[Data provided Boundary: Start]

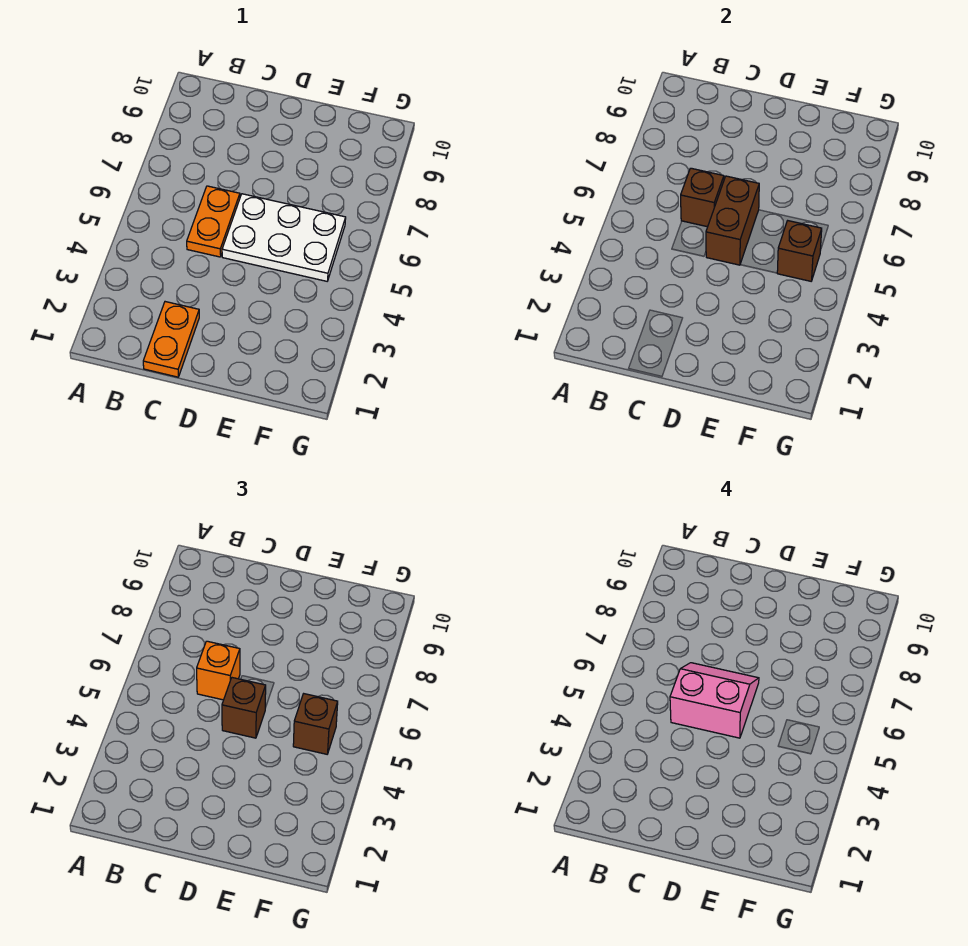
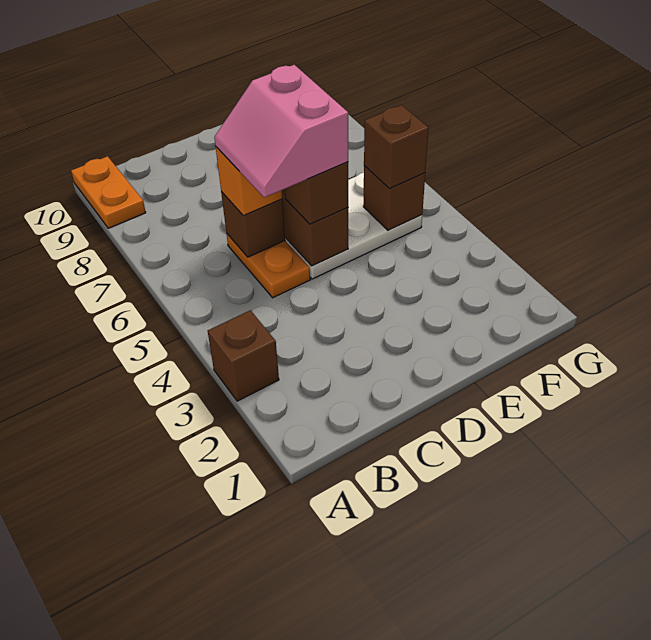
none -> brown brick A3 level 1
orange plate C1:C2 level 1 -> orange plate A9:A10 level 1
pink slope C5:D6 level 4 top 5 -> pink slope C5:D6 level 4 top D

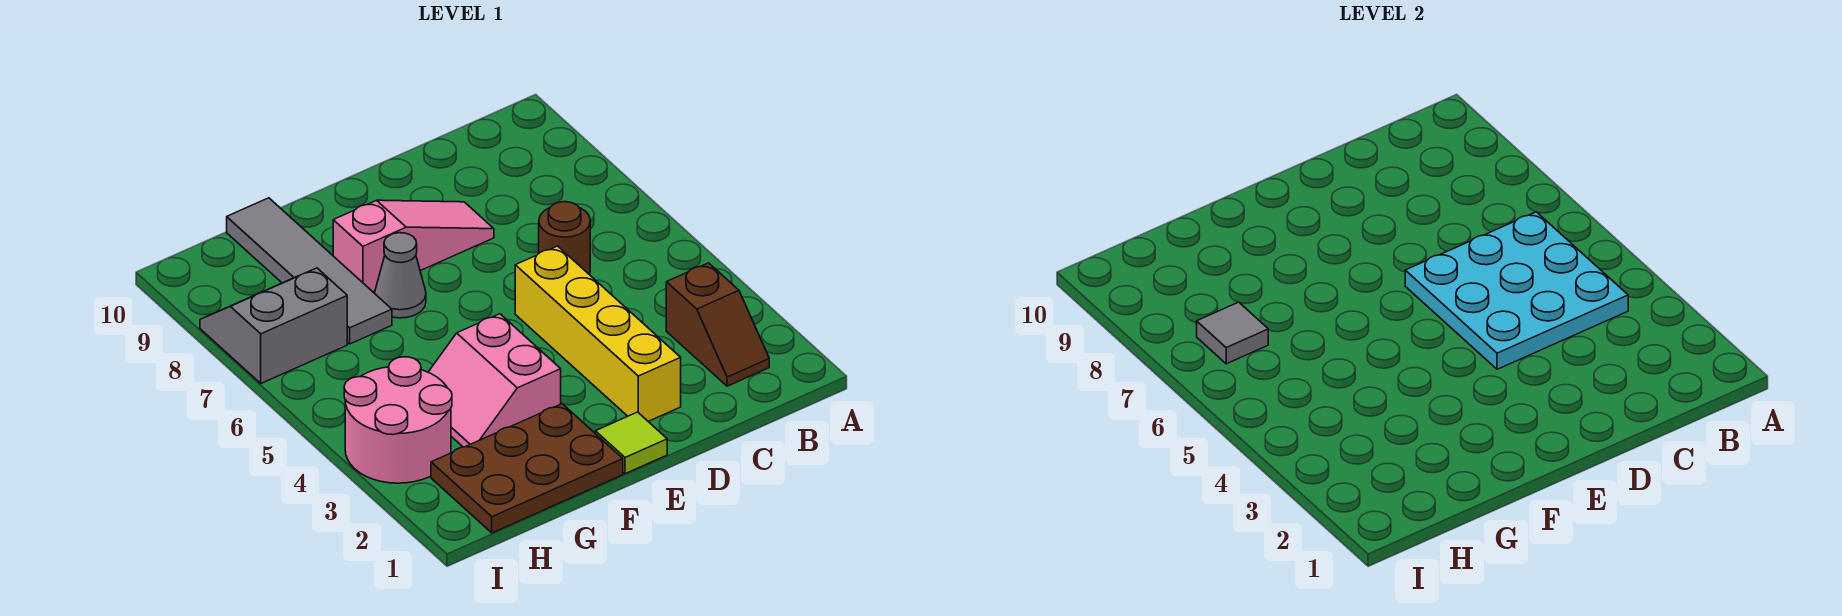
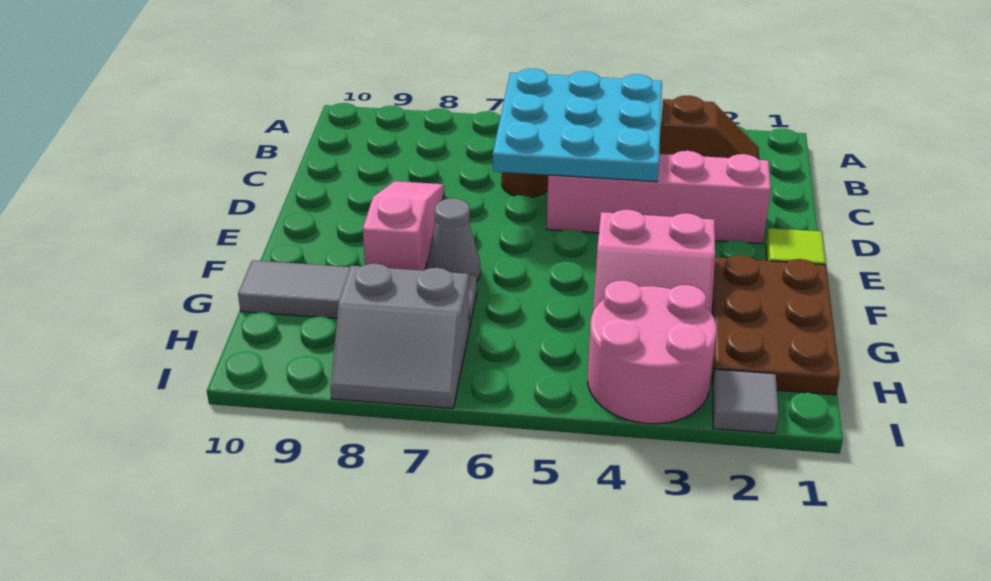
yellow brick D2:D5 level 1 -> pink brick D2:D5 level 1
grey slope H7:I8 level 1 top 7 -> grey slope H7:I8 level 1 top H
grey tile H7 level 2 -> grey tile I2 level 1

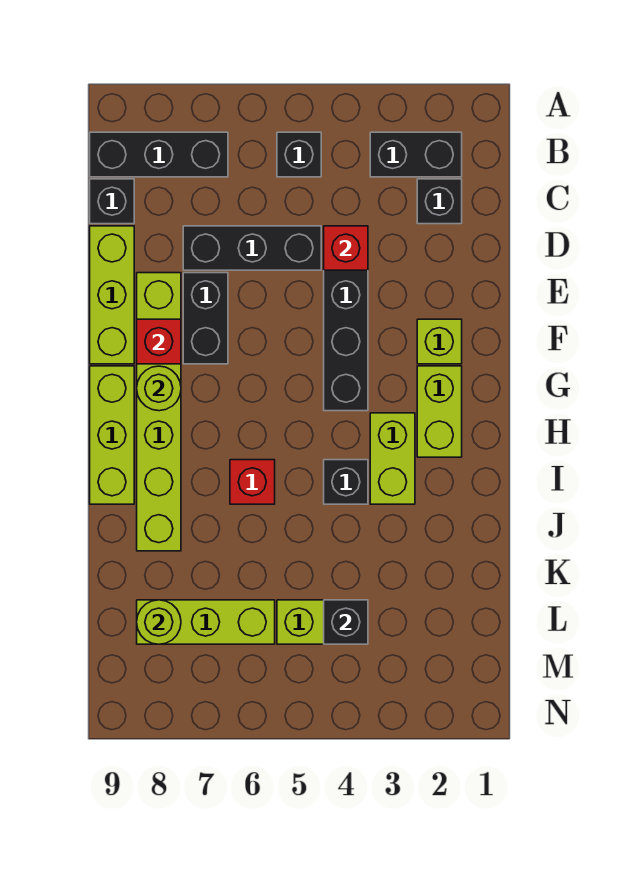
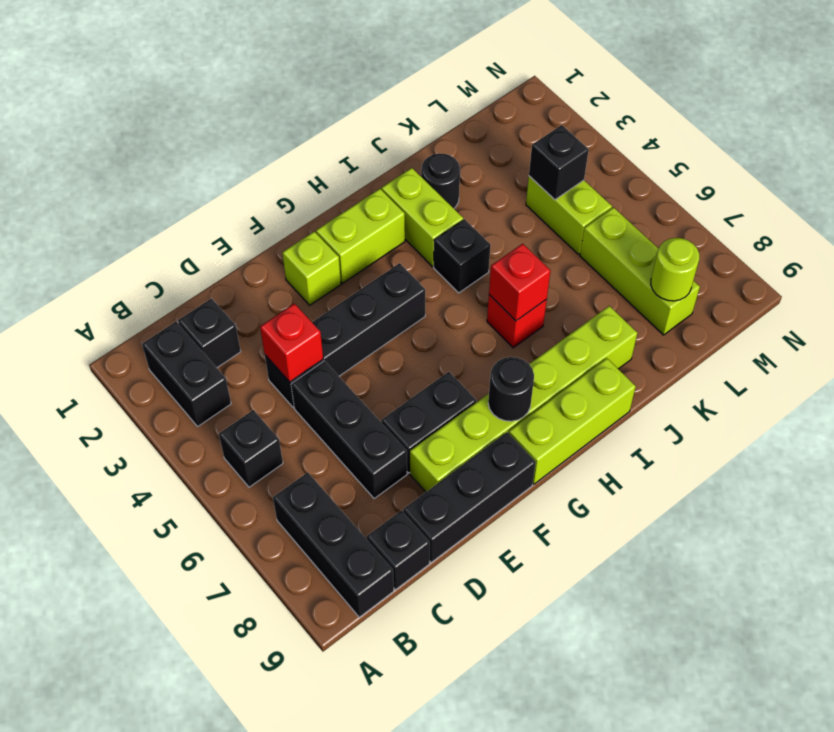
lime brick D9:F9 level 1 -> black brick D9:F9 level 1
red brick F8 level 2 -> red brick I6 level 2
lime round brick G8 level 2 -> black round brick G8 level 2
lime brick H3:I3 level 1 -> lime brick I2:I3 level 1
none -> black round brick J2 level 1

[Data provided Boundary: End]

Task directions — Exactly as written, return each line above and leave the pictures behind.

Task solution —
none -> brown brick A3 level 1
orange plate C1:C2 level 1 -> orange plate A9:A10 level 1
pink slope C5:D6 level 4 top 5 -> pink slope C5:D6 level 4 top D

yellow brick D2:D5 level 1 -> pink brick D2:D5 level 1
grey slope H7:I8 level 1 top 7 -> grey slope H7:I8 level 1 top H
grey tile H7 level 2 -> grey tile I2 level 1

lime brick D9:F9 level 1 -> black brick D9:F9 level 1
red brick F8 level 2 -> red brick I6 level 2
lime round brick G8 level 2 -> black round brick G8 level 2
lime brick H3:I3 level 1 -> lime brick I2:I3 level 1
none -> black round brick J2 level 1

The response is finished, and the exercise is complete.